##### Source material

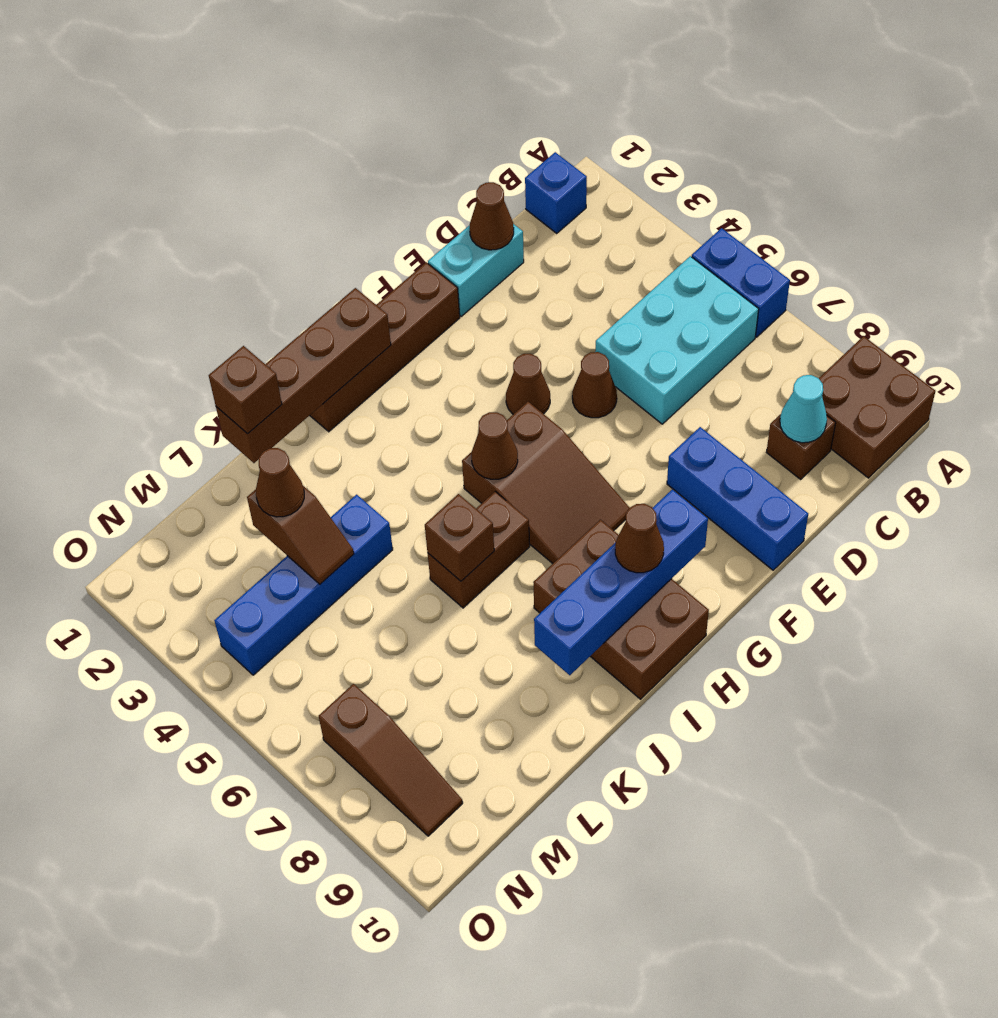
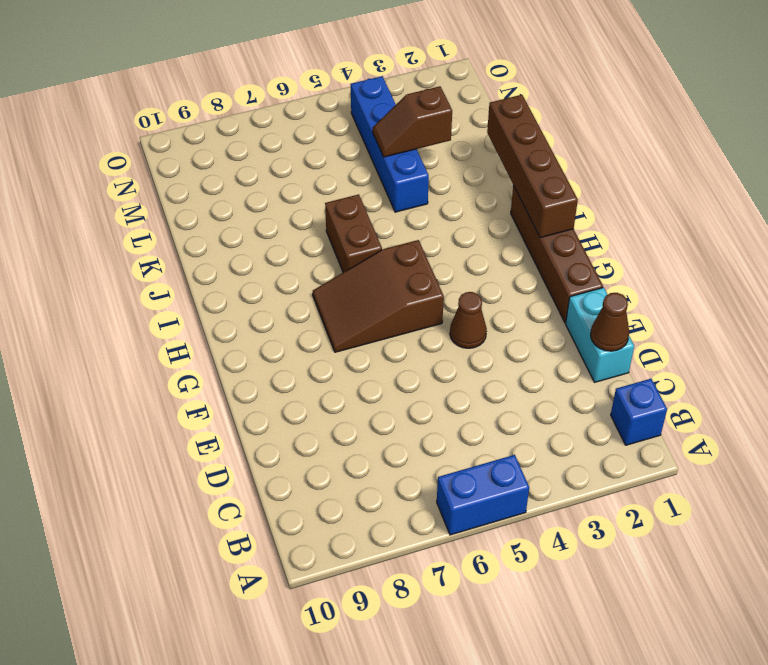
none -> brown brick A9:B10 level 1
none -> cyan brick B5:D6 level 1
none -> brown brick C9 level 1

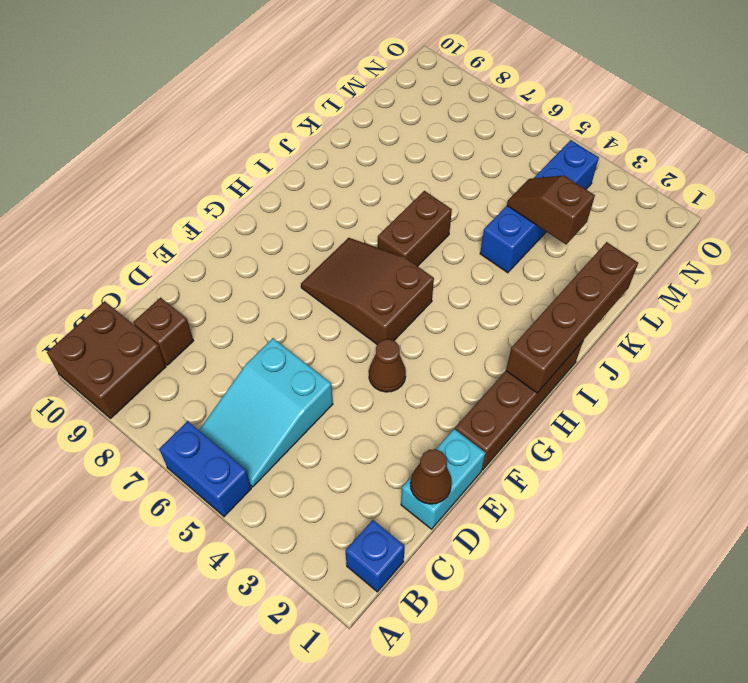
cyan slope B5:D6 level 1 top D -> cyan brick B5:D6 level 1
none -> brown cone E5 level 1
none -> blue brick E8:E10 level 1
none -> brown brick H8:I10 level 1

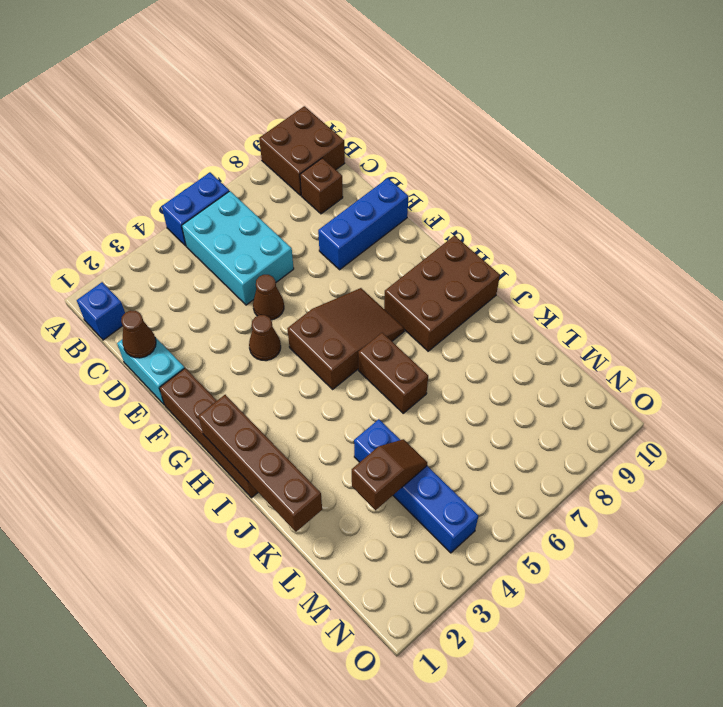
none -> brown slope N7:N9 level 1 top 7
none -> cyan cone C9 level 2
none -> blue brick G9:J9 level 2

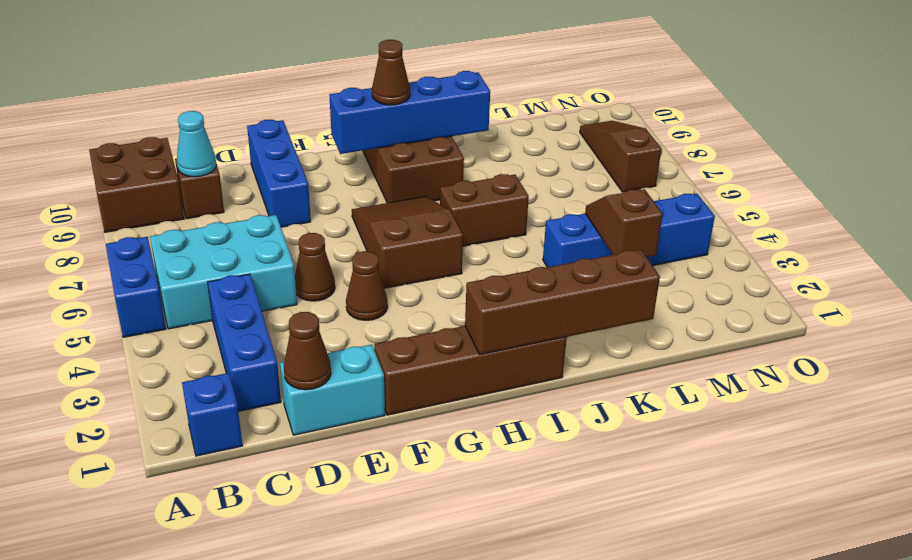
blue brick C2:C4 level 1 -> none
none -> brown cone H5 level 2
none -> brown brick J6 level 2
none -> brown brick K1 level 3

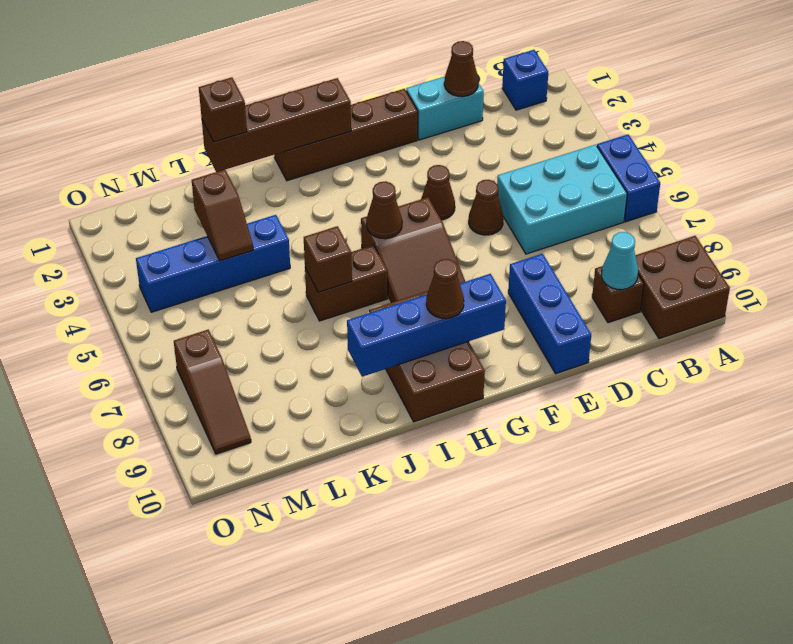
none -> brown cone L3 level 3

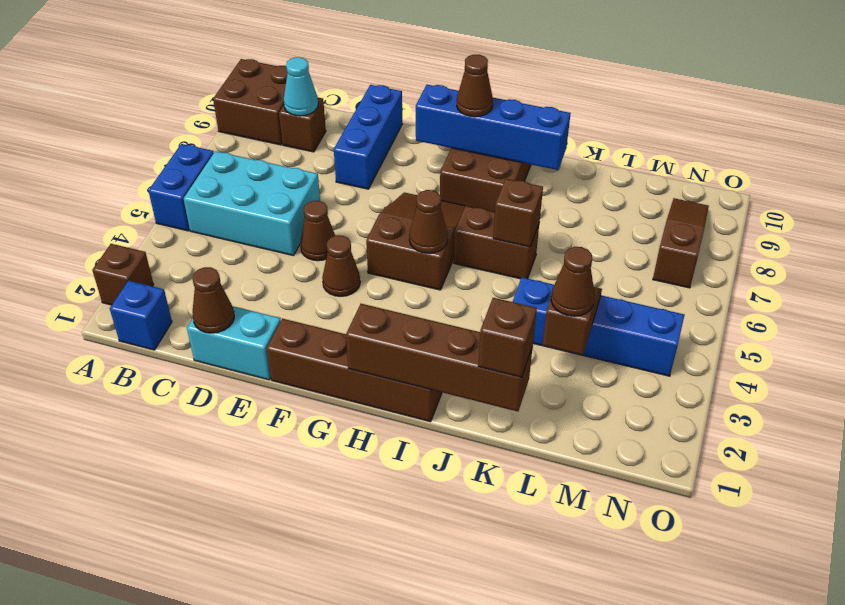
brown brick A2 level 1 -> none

##########

Directions: Inclusive range, exact copy: the line containing "none -> cyan brick B5:D6 level 1" through the last line of the listing. Print nothing else, and no pictures.

Exercise result:
none -> cyan brick B5:D6 level 1
none -> brown brick C9 level 1

cyan slope B5:D6 level 1 top D -> cyan brick B5:D6 level 1
none -> brown cone E5 level 1
none -> blue brick E8:E10 level 1
none -> brown brick H8:I10 level 1

none -> brown slope N7:N9 level 1 top 7
none -> cyan cone C9 level 2
none -> blue brick G9:J9 level 2

blue brick C2:C4 level 1 -> none
none -> brown cone H5 level 2
none -> brown brick J6 level 2
none -> brown brick K1 level 3

none -> brown cone L3 level 3

brown brick A2 level 1 -> none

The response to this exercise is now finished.